(Records contained in a dataset)
*-*-*

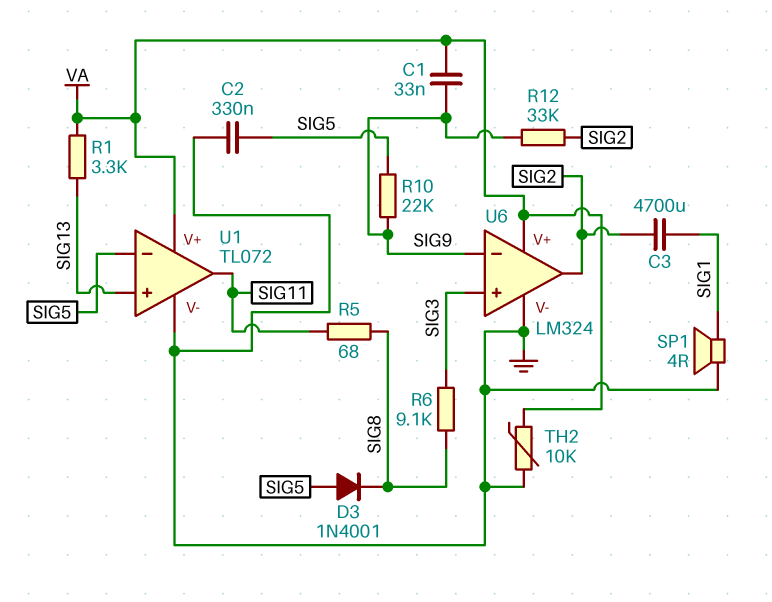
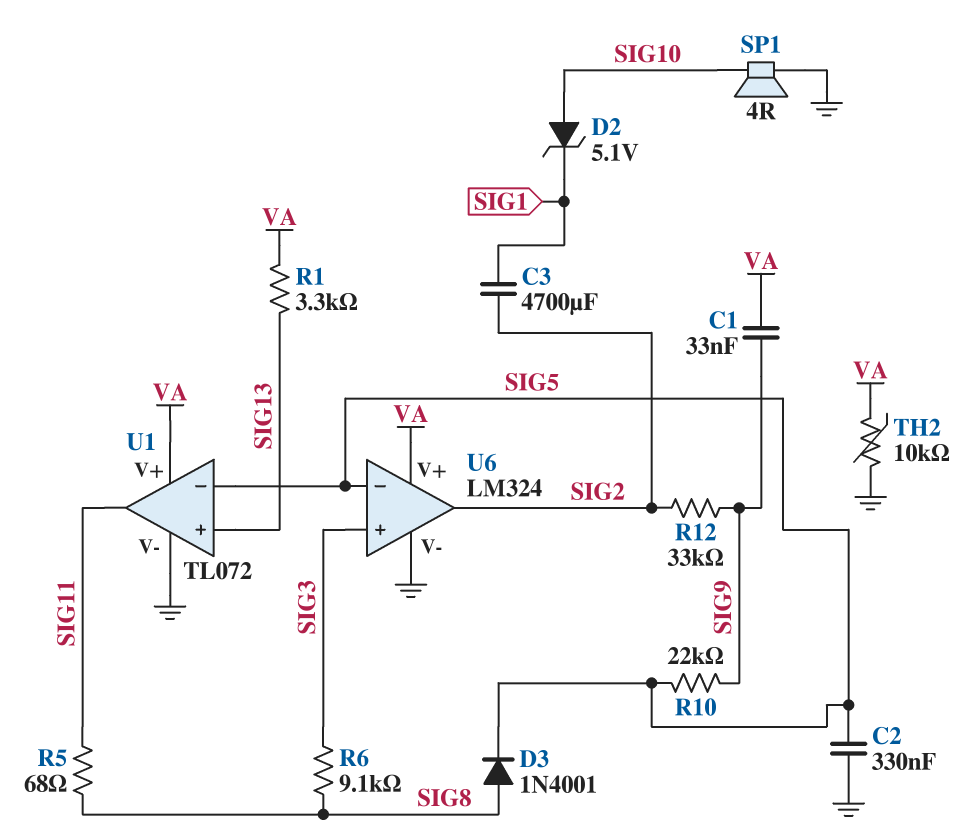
D2: none -> zener 5.1V (A SIG10, K SIG1)
D3: diode 1N4001 (A SIG5, K SIG8) -> diode 1N4001 (A SIG8, K SIG5)
SP1: speaker 4R (GND, SIG1) -> speaker 4R (GND, SIG10)
U6 pin in-: SIG9 -> SIG5

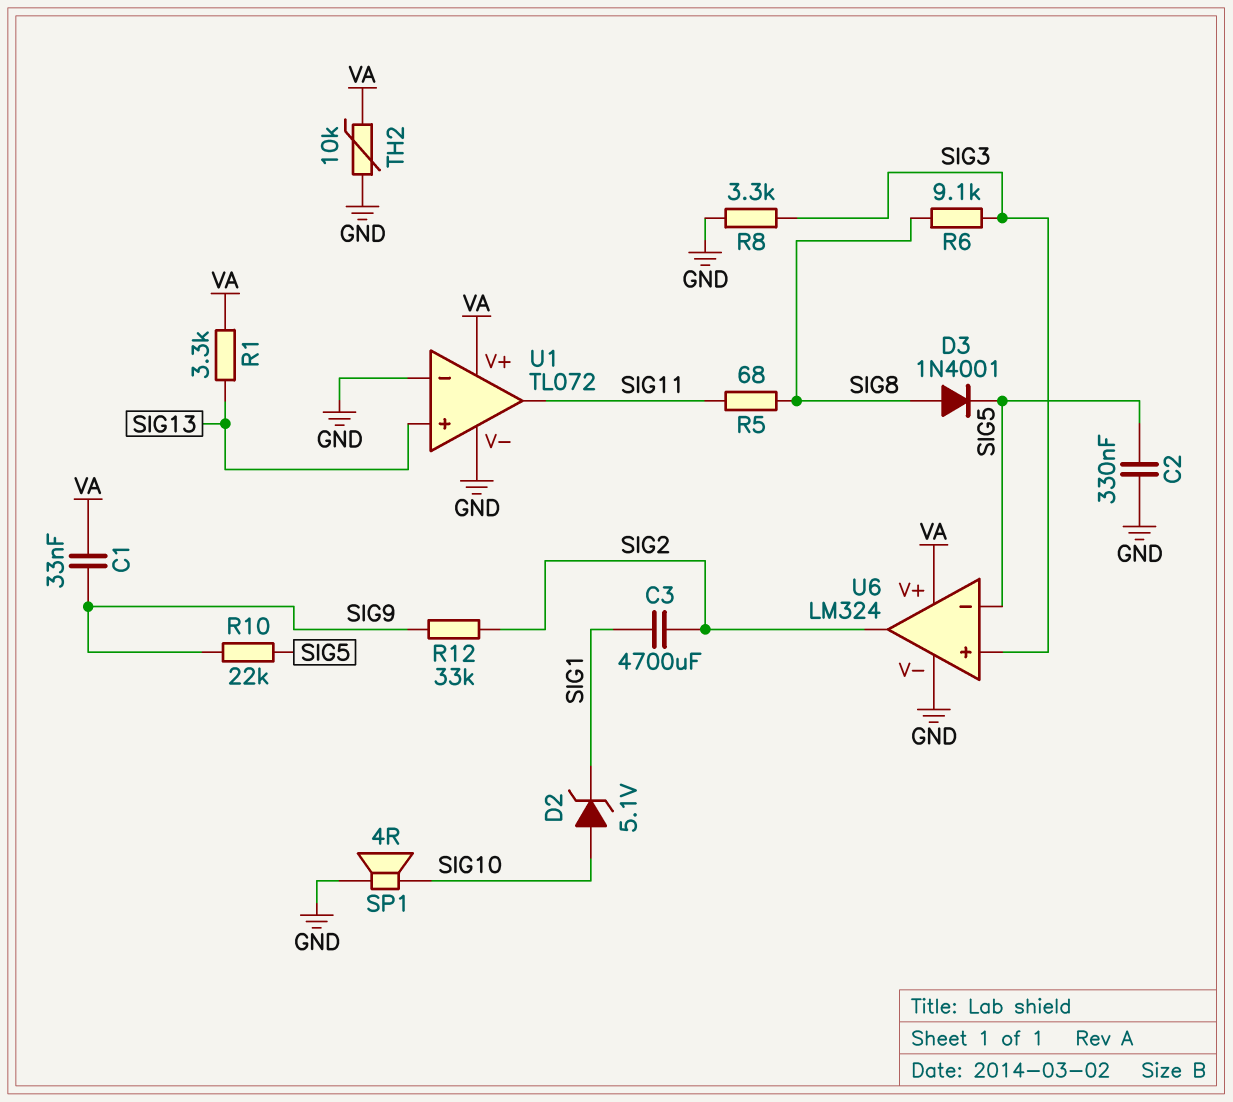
R8: none -> 3.3k (GND, SIG3)
U1 pin in-: SIG5 -> GND

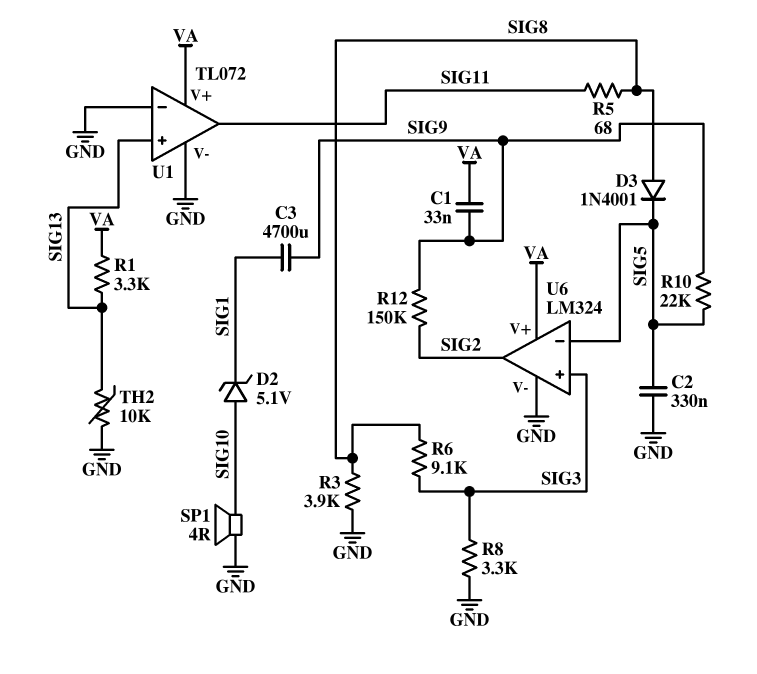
C3: 4700uF (SIG1, SIG2) -> 4700uF (SIG1, SIG9)
R3: none -> 3.9k (GND, SIG8)
R12: 33k (SIG2, SIG9) -> 150k (SIG2, SIG9)
TH2: 10k (GND, VA) -> 10k (GND, SIG13)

*-*-*

▶ **WHAT THE TASK REQUIRES**: Wherever "none" occurs in the entries above, copy the line it sits on.

▶ **THE ANSWER**:
D2: none -> zener 5.1V (A SIG10, K SIG1)
R8: none -> 3.3k (GND, SIG3)
R3: none -> 3.9k (GND, SIG8)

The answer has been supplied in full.